═════ INFORMATION PROVIDED ═════

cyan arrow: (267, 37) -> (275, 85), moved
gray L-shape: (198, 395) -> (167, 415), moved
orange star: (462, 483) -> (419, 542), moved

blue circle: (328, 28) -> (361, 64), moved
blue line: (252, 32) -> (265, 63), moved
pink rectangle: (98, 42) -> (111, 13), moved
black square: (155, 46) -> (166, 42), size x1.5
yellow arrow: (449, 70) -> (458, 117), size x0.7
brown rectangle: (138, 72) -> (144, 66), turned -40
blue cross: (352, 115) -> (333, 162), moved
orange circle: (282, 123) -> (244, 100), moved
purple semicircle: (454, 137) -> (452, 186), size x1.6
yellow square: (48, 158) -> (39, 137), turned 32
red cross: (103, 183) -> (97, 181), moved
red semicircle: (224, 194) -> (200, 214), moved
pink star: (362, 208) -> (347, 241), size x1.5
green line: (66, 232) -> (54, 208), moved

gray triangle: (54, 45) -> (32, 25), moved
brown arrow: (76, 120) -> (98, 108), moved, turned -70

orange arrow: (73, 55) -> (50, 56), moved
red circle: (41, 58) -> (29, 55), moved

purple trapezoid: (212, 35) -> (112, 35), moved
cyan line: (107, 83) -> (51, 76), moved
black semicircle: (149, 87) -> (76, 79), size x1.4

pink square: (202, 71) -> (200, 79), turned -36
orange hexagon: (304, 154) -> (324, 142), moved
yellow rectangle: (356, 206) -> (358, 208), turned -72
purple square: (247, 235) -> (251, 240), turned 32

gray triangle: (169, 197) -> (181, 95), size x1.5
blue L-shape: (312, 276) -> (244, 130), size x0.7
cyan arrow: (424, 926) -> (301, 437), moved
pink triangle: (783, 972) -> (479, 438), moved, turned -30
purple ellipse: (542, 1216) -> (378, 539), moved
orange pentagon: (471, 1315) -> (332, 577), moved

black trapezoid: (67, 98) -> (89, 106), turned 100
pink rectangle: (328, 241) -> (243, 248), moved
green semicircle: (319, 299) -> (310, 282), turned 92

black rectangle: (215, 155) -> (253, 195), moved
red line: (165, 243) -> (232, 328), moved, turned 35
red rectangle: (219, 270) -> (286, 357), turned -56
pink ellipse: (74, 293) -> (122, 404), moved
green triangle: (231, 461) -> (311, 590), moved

═════

### REQUIREMENT
Retype, exactly and in full, the lines above from the one containing "green line: (66, 232) -> (54, 208), moved" through the one containing "black semicircle: (149, 87)".

### COMPLETED EXERCISE
green line: (66, 232) -> (54, 208), moved

gray triangle: (54, 45) -> (32, 25), moved
brown arrow: (76, 120) -> (98, 108), moved, turned -70

orange arrow: (73, 55) -> (50, 56), moved
red circle: (41, 58) -> (29, 55), moved

purple trapezoid: (212, 35) -> (112, 35), moved
cyan line: (107, 83) -> (51, 76), moved
black semicircle: (149, 87) -> (76, 79), size x1.4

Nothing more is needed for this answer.